* [Source data]:
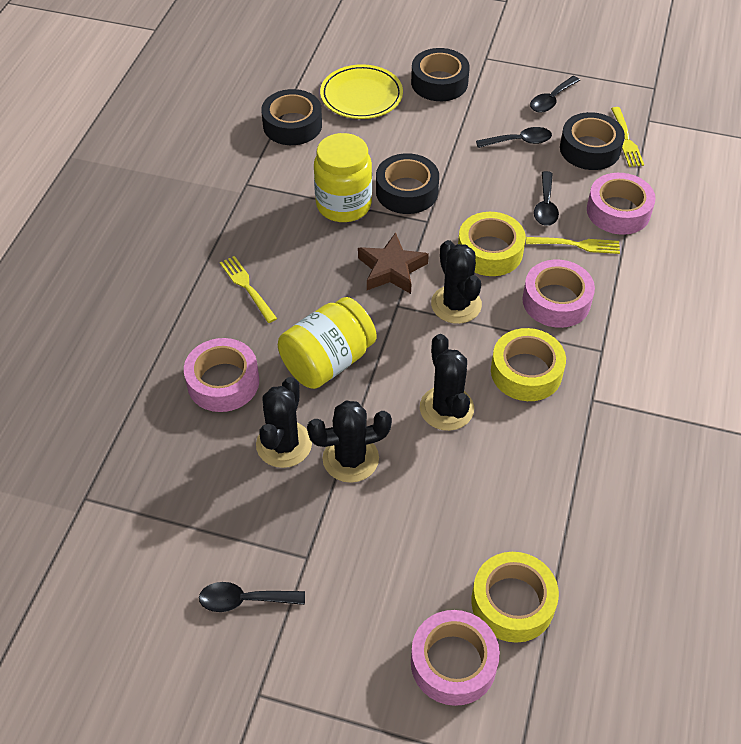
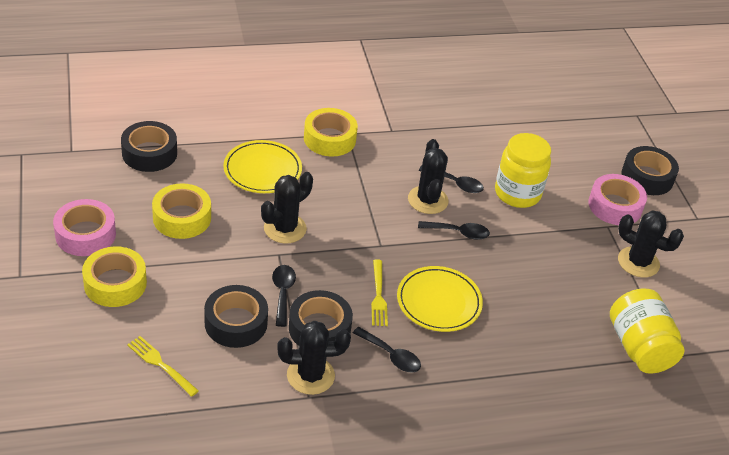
brown star: 1 -> 0
pink tape: 4 -> 2
yellow fork: 3 -> 2
yellow plate: 1 -> 2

* [Your task]: Print the data exactly as written, dropping any images it holds.

* [Your solution]:
brown star: 1 -> 0
pink tape: 4 -> 2
yellow fork: 3 -> 2
yellow plate: 1 -> 2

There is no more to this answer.